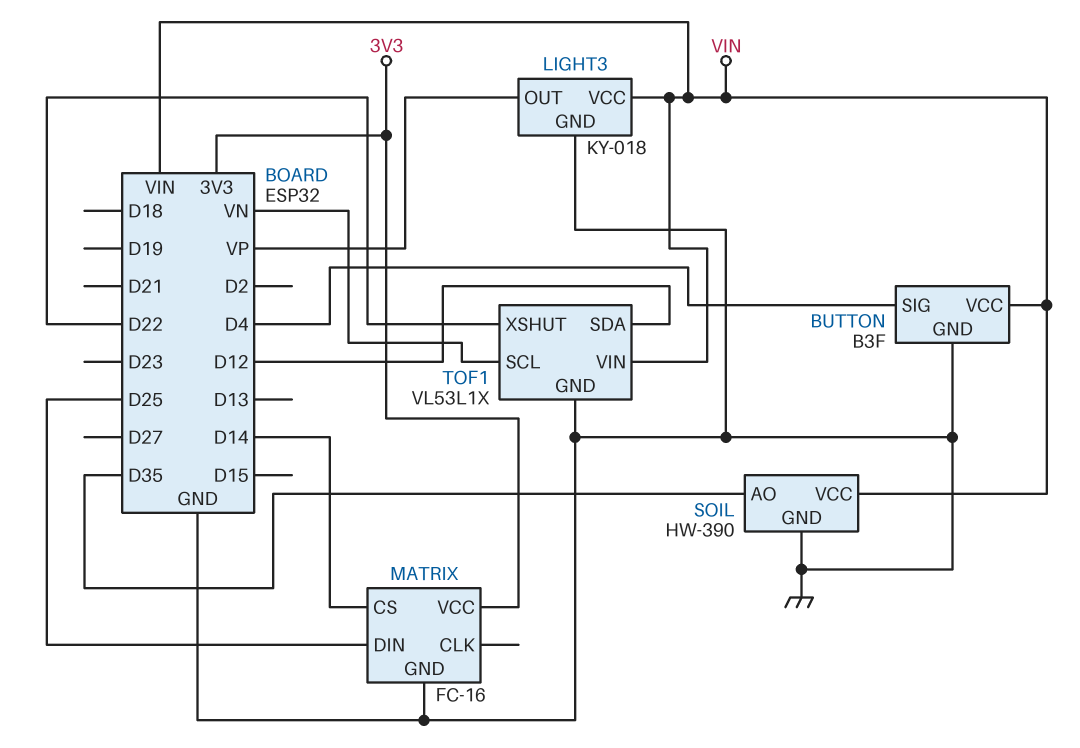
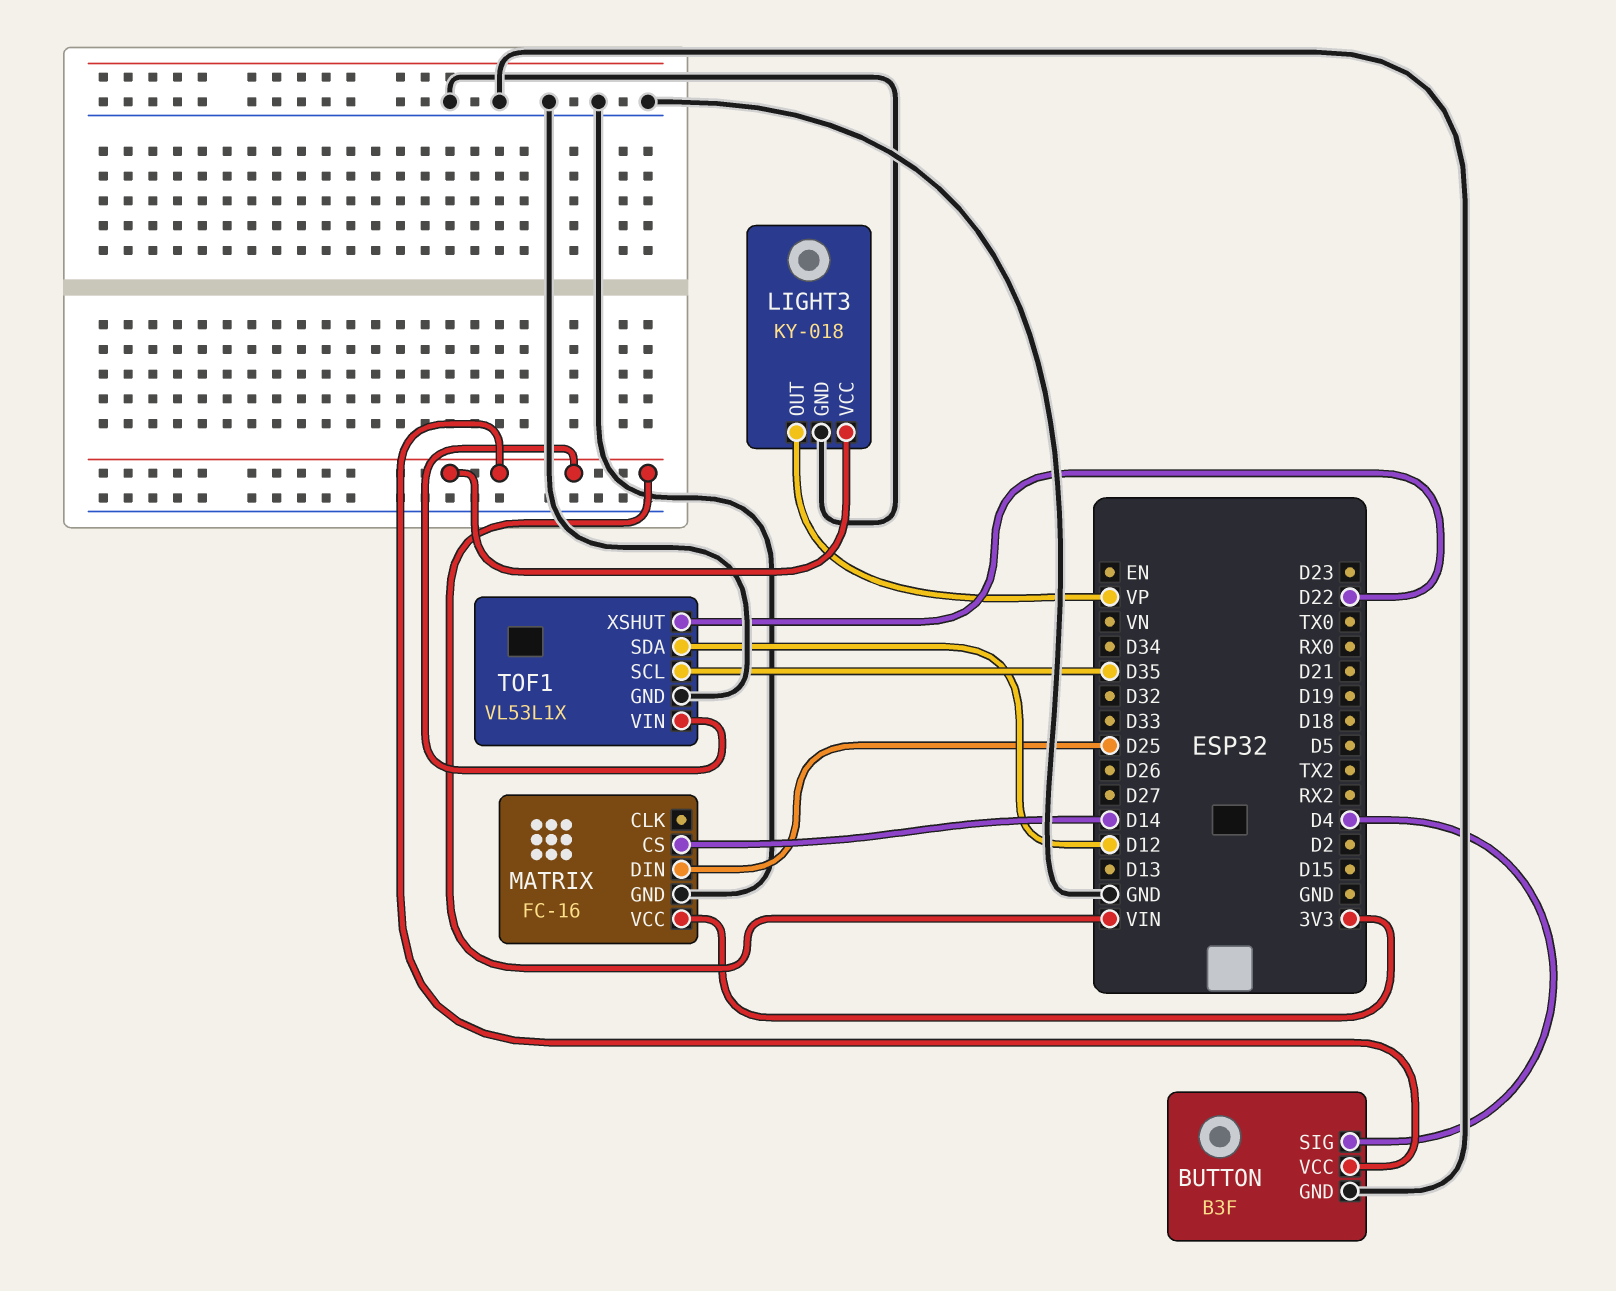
SOIL: HW-390 -> none
SOIL pin AO: D35 -> none
SOIL pin GND: GND -> none
SOIL pin VCC: VIN -> none
TOF1 pin SCL: VN -> D35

EXERCISE AIM: Scan the lines above for the word "SOIL". Return each one that has it.

SOLVED EXERCISE:
SOIL: HW-390 -> none
SOIL pin AO: D35 -> none
SOIL pin GND: GND -> none
SOIL pin VCC: VIN -> none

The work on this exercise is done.